● **Exercise aim**:
For the data that follows, give the number of lines in which "pink" appears. Add nothing to it.

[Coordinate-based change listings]
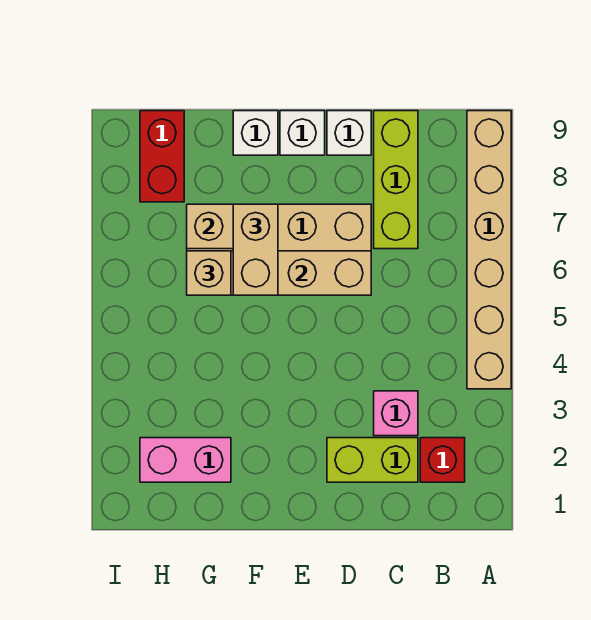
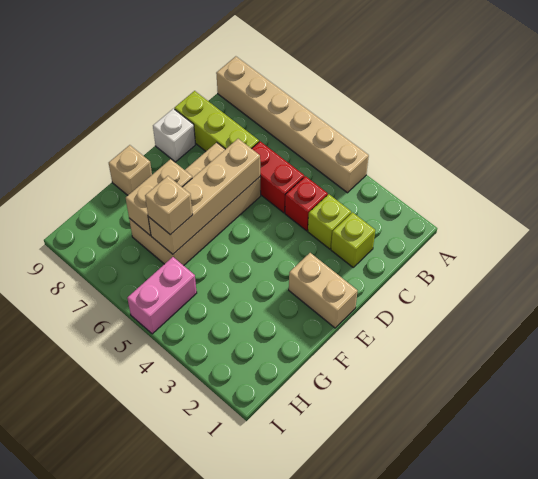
red brick B2 level 1 -> red brick C4 level 1
lime brick C2:D2 level 1 -> lime brick C2 level 1
pink brick C3 level 1 -> lime brick C3 level 1
white brick E9 level 1 -> none
tan brick F6:F7 level 3 -> tan brick E1:E2 level 1
white brick F9 level 1 -> tan brick F9 level 1
pink brick G2:H2 level 1 -> pink brick H5:I5 level 1
red brick H8:H9 level 1 -> red brick C5:C6 level 1

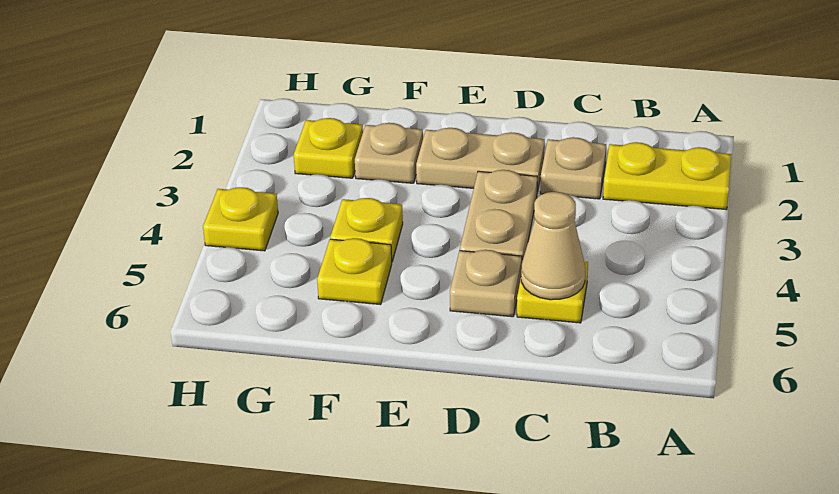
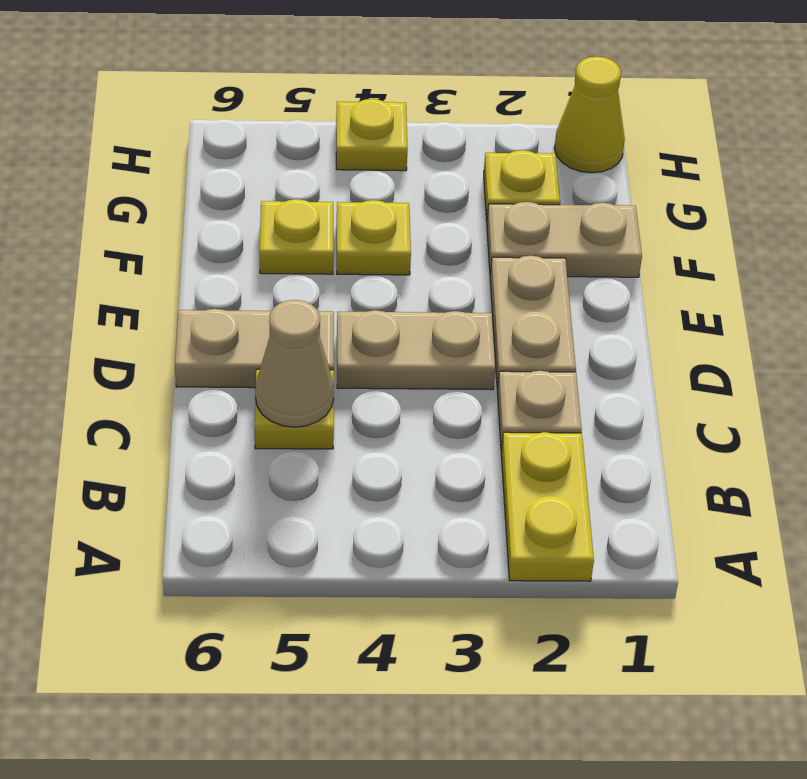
tan plate D5 level 1 -> tan plate D5:D6 level 1
tan plate F2 level 1 -> tan plate F1:F2 level 1
none -> yellow cone H1 level 1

● **Reply to the task**:
2